=== Excerpted data ===
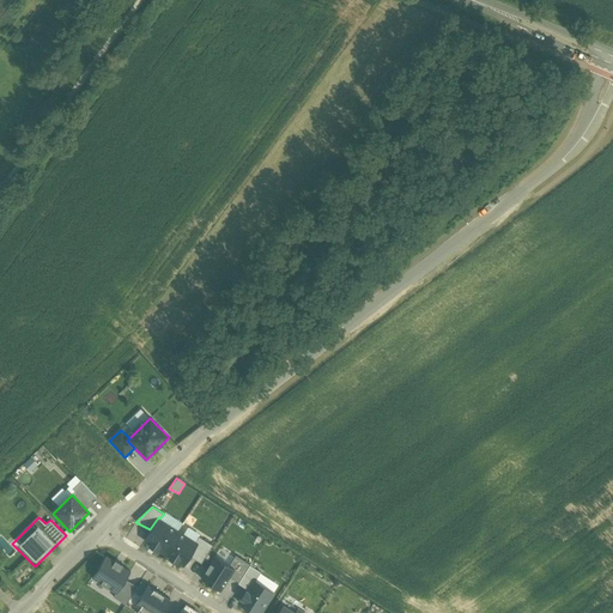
[(143,540),(163,553),(178,530),(159,519),(158,517),(150,529),(143,540)]
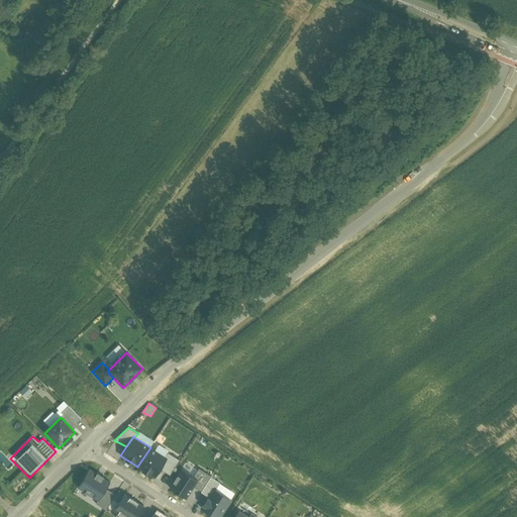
[(165,456),(150,447),(137,467),(154,478),(161,469),(167,458),(165,456)]
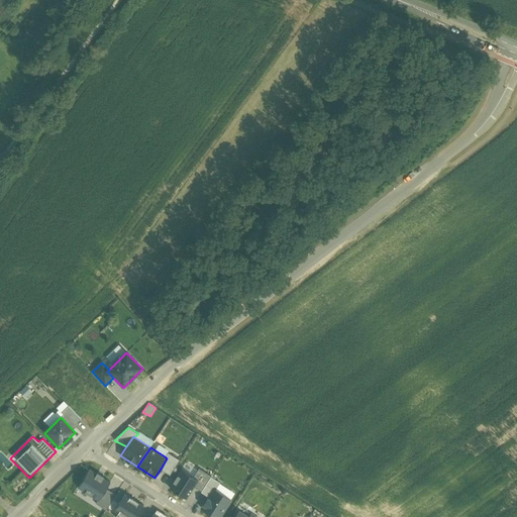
[(168,452),(165,456),(167,458),(161,469),(170,475),(180,459),(168,452)]
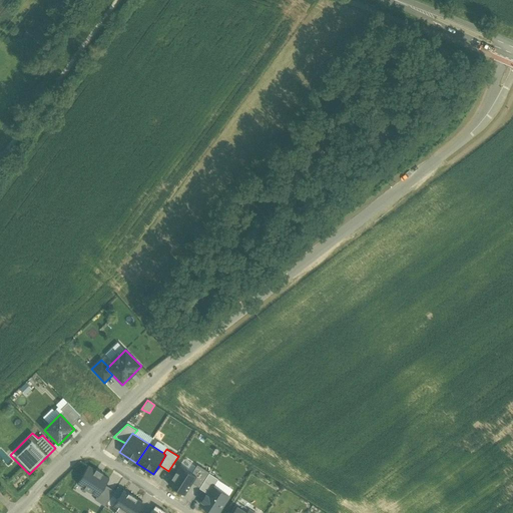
[(199,488),(209,472),(197,465),(191,473),(196,476),(192,483),(199,488)]
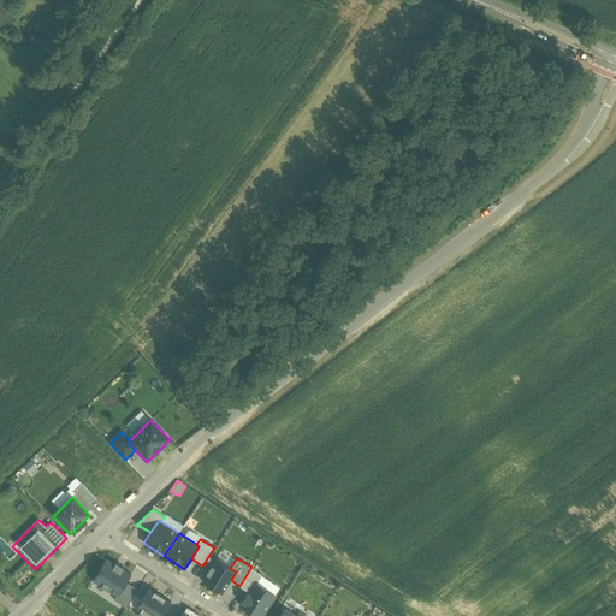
[(131,575),(105,560),(92,581),(118,597),(131,575)]
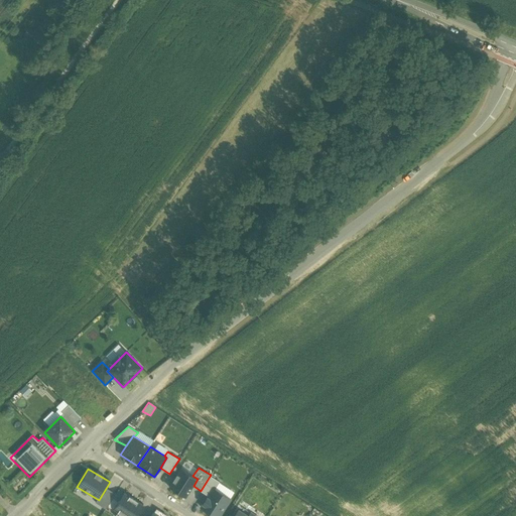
[(192,476),(180,469),(169,486),(185,497),(194,486),(198,479),(192,476)]
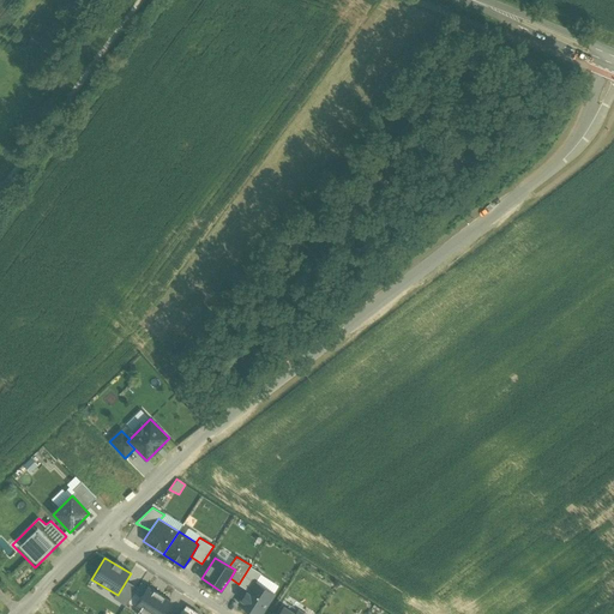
[(239,584),(247,589),(253,579),(256,582),(262,572),(251,565),(239,584)]
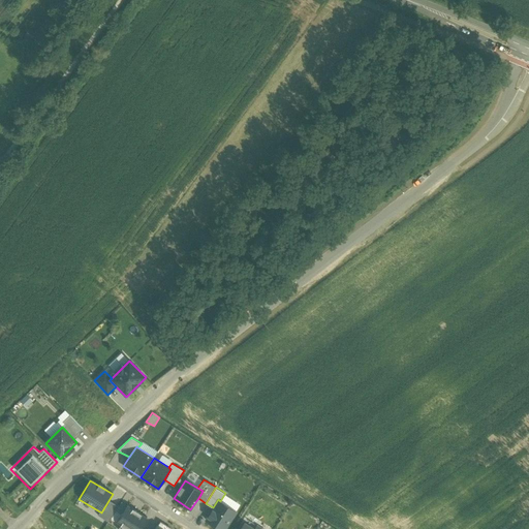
[(220,501),(218,499),(213,507),(205,520),(220,528),(225,528),(238,511),(220,501)]
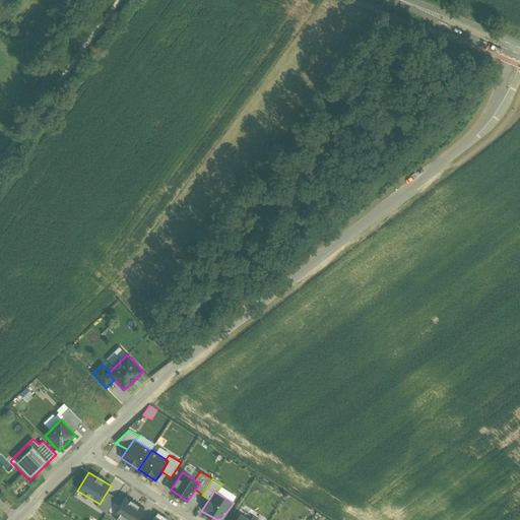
[(136,519),(142,512),(123,499),(114,513),(124,519),(136,519)]
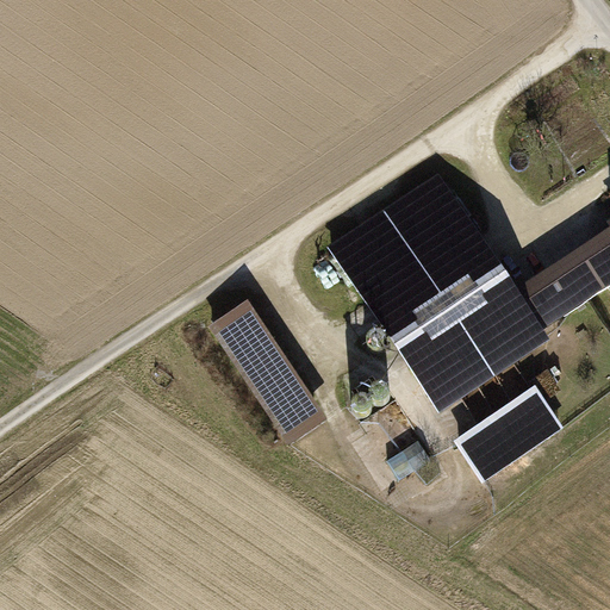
[(441,181),(334,251),(428,394),(484,359),(490,367),(540,335),(609,288),(609,234),(516,296),(441,181)]
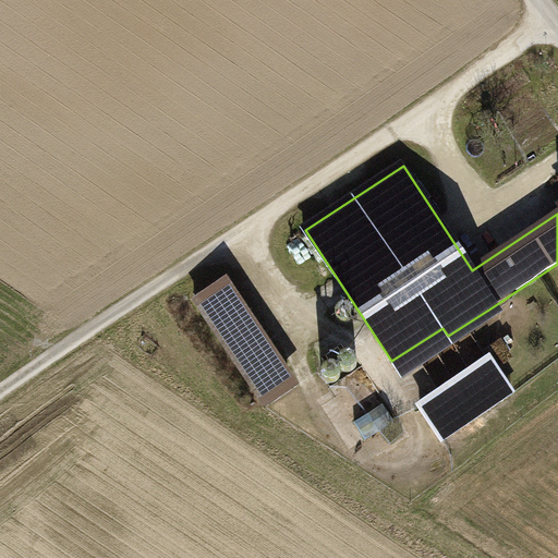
[(223,283),(196,302),(264,401),(291,383),(223,283)]
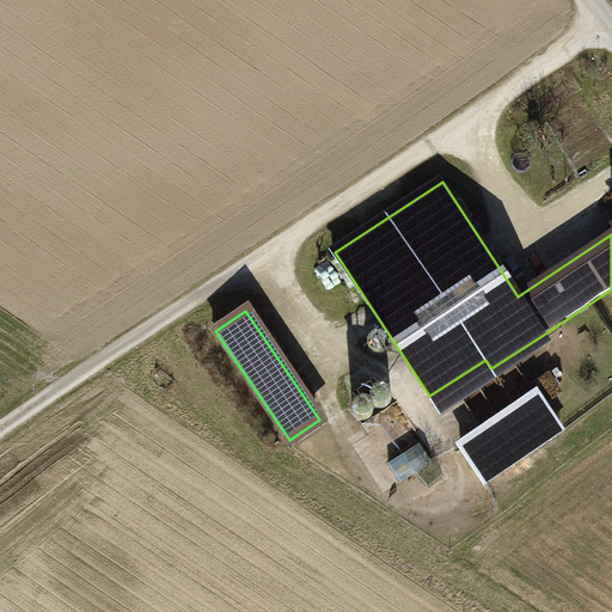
[(537,387),(546,403),(562,393),(552,378),(537,387)]
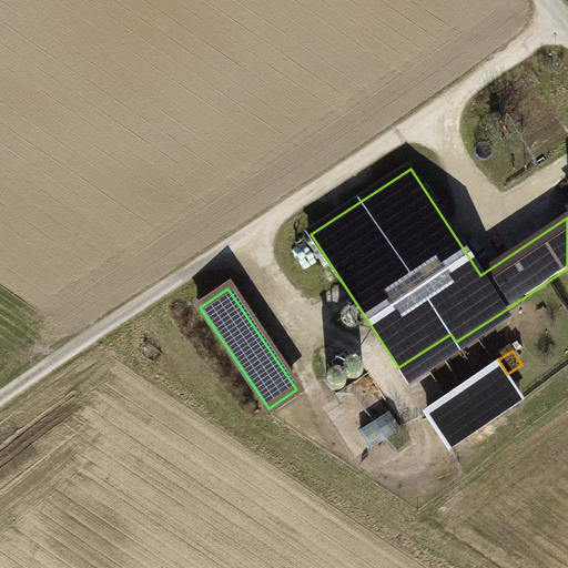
[(499,368),(429,415),(448,444),(519,398),(499,368)]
===
#### [Work to complete]
Reproduce all the entries that precede this task, word for word, minus any pictures.

#### [Solution to the exercise]
[(143,540),(163,553),(178,530),(159,519),(158,517),(150,529),(143,540)]
[(165,456),(150,447),(137,467),(154,478),(161,469),(167,458),(165,456)]
[(168,452),(165,456),(167,458),(161,469),(170,475),(180,459),(168,452)]
[(199,488),(209,472),(197,465),(191,473),(196,476),(192,483),(199,488)]
[(131,575),(105,560),(92,581),(118,597),(131,575)]
[(192,476),(180,469),(169,486),(185,497),(194,486),(198,479),(192,476)]
[(239,584),(247,589),(253,579),(256,582),(262,572),(251,565),(239,584)]
[(220,501),(218,499),(213,507),(205,520),(220,528),(225,528),(238,511),(220,501)]
[(136,519),(142,512),(123,499),(114,513),(124,519),(136,519)]
[(441,181),(334,251),(428,394),(484,359),(490,367),(540,335),(609,288),(609,234),(516,296),(441,181)]
[(223,283),(196,302),(264,401),(291,383),(223,283)]
[(537,387),(546,403),(562,393),(552,378),(537,387)]
[(499,368),(429,415),(448,444),(519,398),(499,368)]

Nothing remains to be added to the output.